• EXERCISE REQUIREMENTS: Every record below should be printed exactly, except for the pictures.

Object state comparisons:
====================

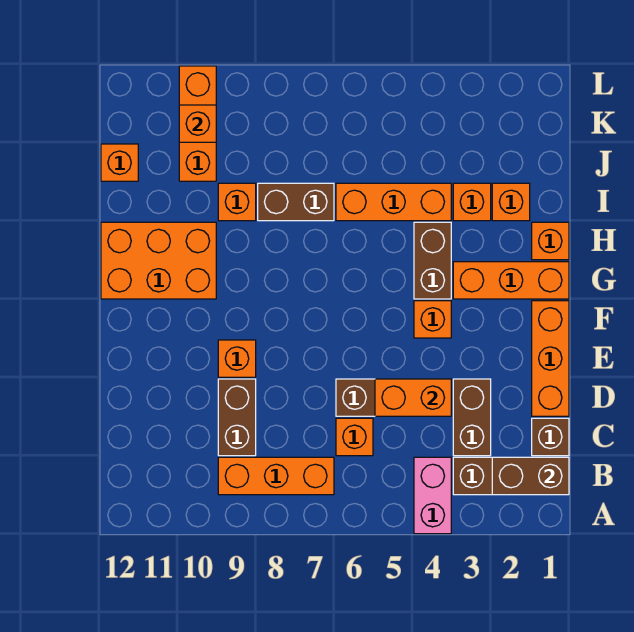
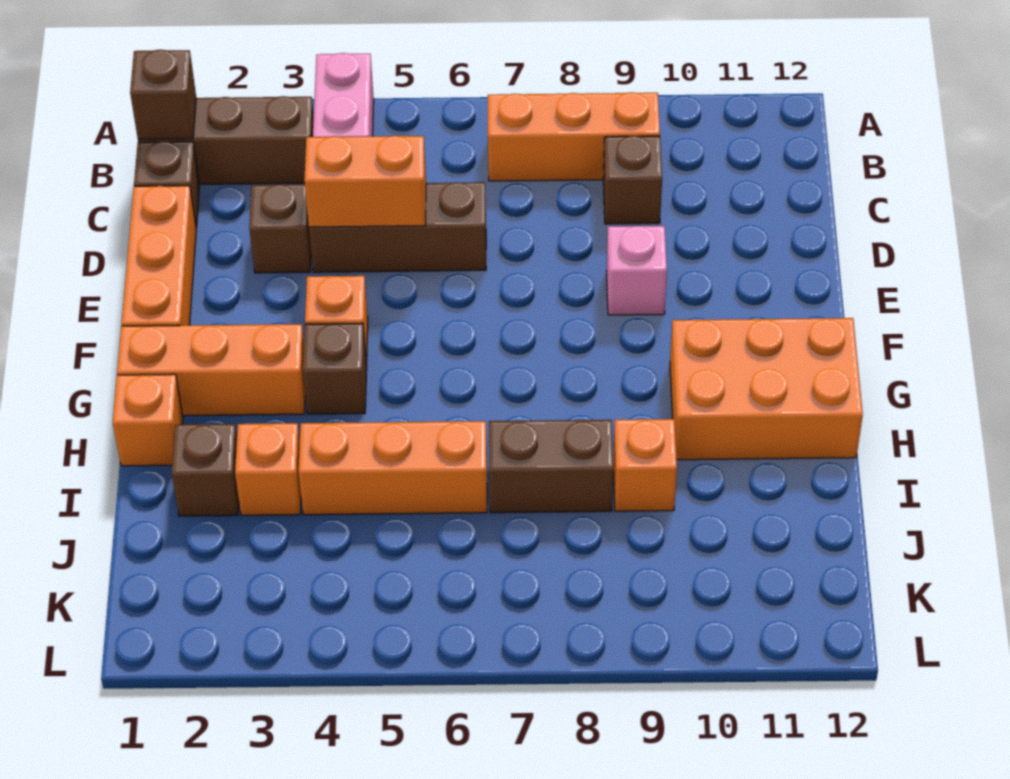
brown 1x2 brick [492,457,569,495] -> brown 1x1 brick [130,50,196,139]
brown 1x2 brick [453,379,491,456] -> brown 1x1 brick [249,184,311,273]
orange 1x1 brick [336,418,373,456] -> none
brown 1x2 brick [218,379,256,456] -> brown 1x1 brick [603,136,662,224]
orange 1x1 brick [218,340,256,377] -> pink 1x1 brick [606,226,667,315]
brown 1x2 brick [414,222,451,299] -> brown 1x1 brick [303,323,367,414]
orange 1x1 brick [492,183,530,221] -> brown 1x1 brick [172,424,239,516]
orange 1x3 brick [179,66,216,181] -> none
orange 1x1 brick [101,144,138,181] -> none
orange 1x1 brick [179,105,216,142] -> none

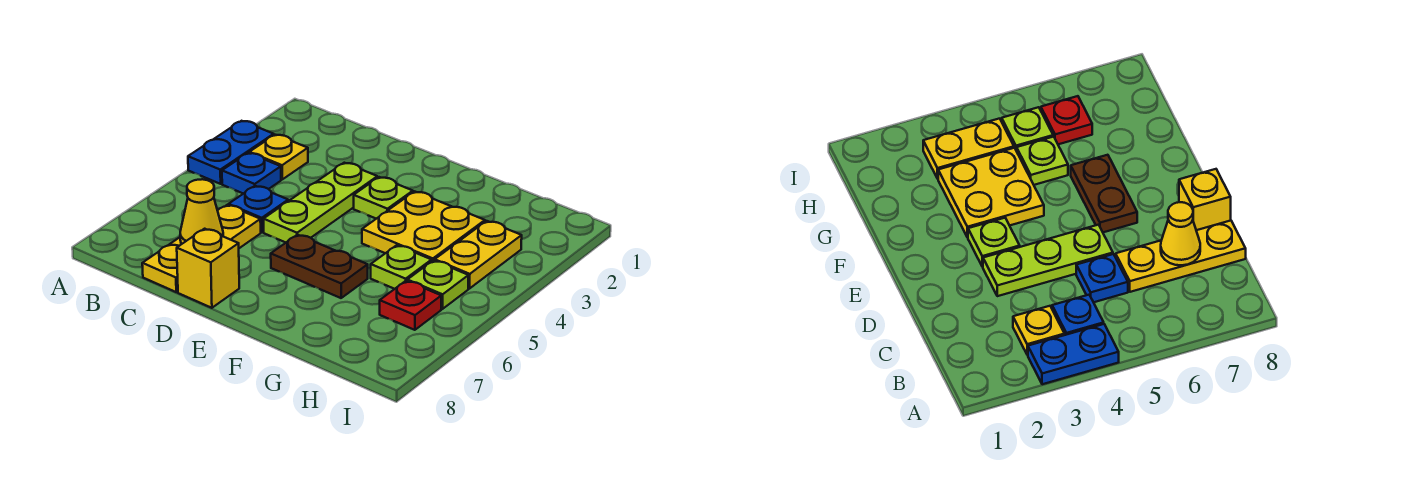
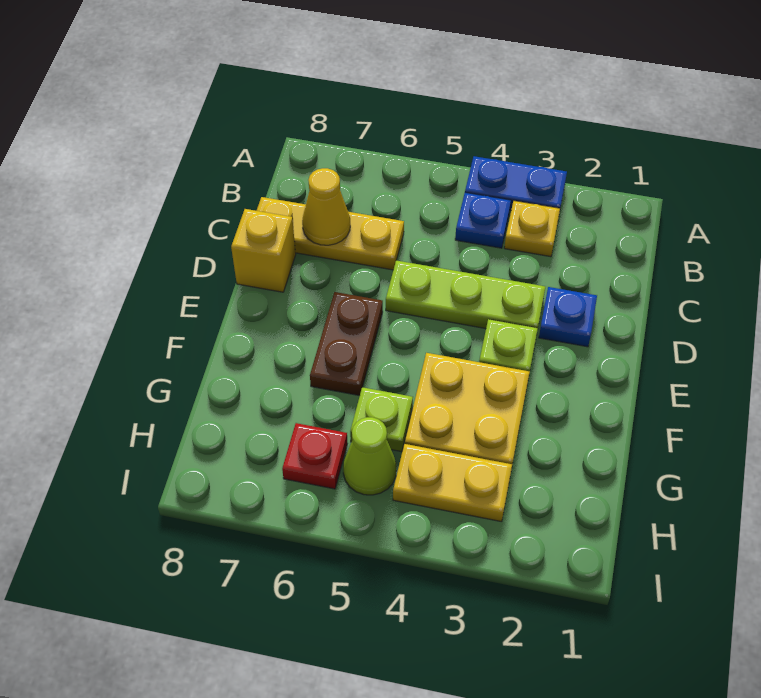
blue 1x1 plate [229,186,288,232] -> blue 1x1 plate moved to [539,287,597,347]
lime 1x1 plate [407,260,469,309] -> lime 1x1 cone [343,417,396,495]

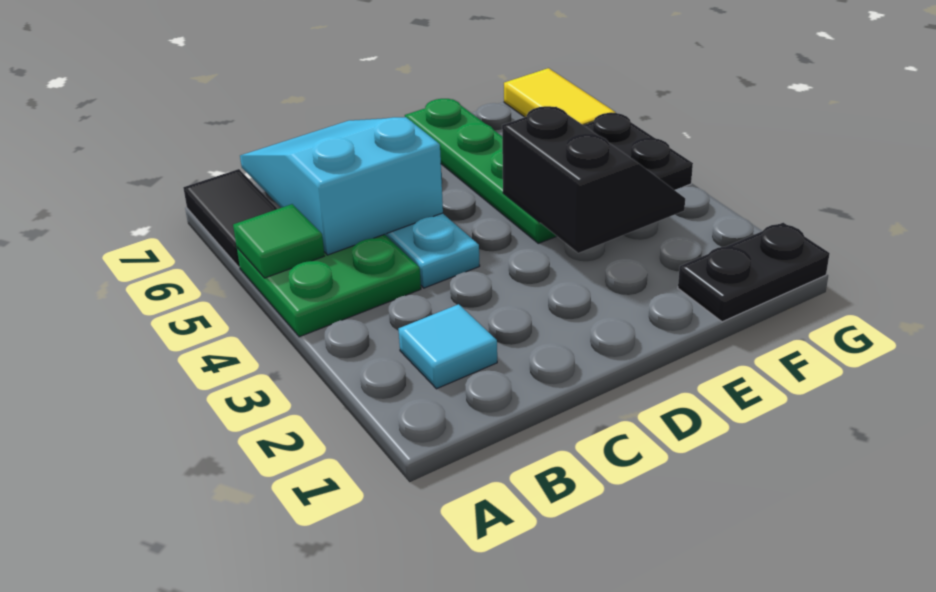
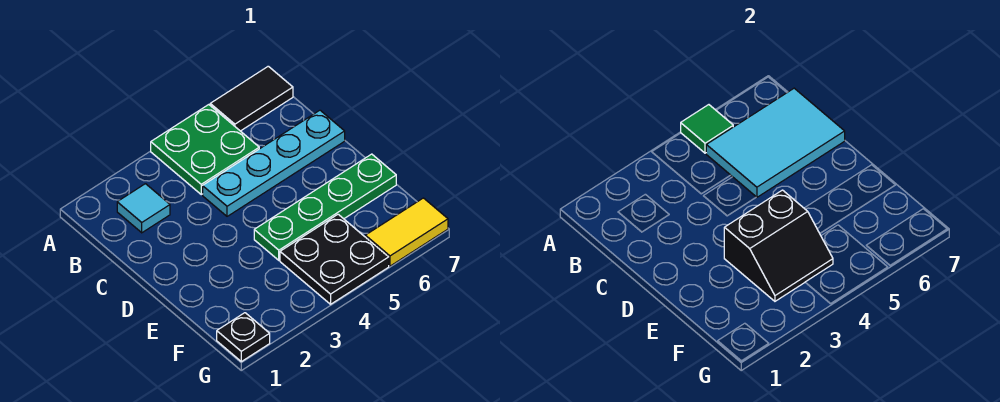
cyan 2x3 slope [240,117,443,255] -> cyan 2x3 tile [706,88,845,197]
black 1x2 plate [678,223,830,322] -> black 1x1 plate [217,313,270,362]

====================

• COMPLETED TASK:
brown 1x2 brick [492,457,569,495] -> brown 1x1 brick [130,50,196,139]
brown 1x2 brick [453,379,491,456] -> brown 1x1 brick [249,184,311,273]
orange 1x1 brick [336,418,373,456] -> none
brown 1x2 brick [218,379,256,456] -> brown 1x1 brick [603,136,662,224]
orange 1x1 brick [218,340,256,377] -> pink 1x1 brick [606,226,667,315]
brown 1x2 brick [414,222,451,299] -> brown 1x1 brick [303,323,367,414]
orange 1x1 brick [492,183,530,221] -> brown 1x1 brick [172,424,239,516]
orange 1x3 brick [179,66,216,181] -> none
orange 1x1 brick [101,144,138,181] -> none
orange 1x1 brick [179,105,216,142] -> none

blue 1x1 plate [229,186,288,232] -> blue 1x1 plate moved to [539,287,597,347]
lime 1x1 plate [407,260,469,309] -> lime 1x1 cone [343,417,396,495]

cyan 2x3 slope [240,117,443,255] -> cyan 2x3 tile [706,88,845,197]
black 1x2 plate [678,223,830,322] -> black 1x1 plate [217,313,270,362]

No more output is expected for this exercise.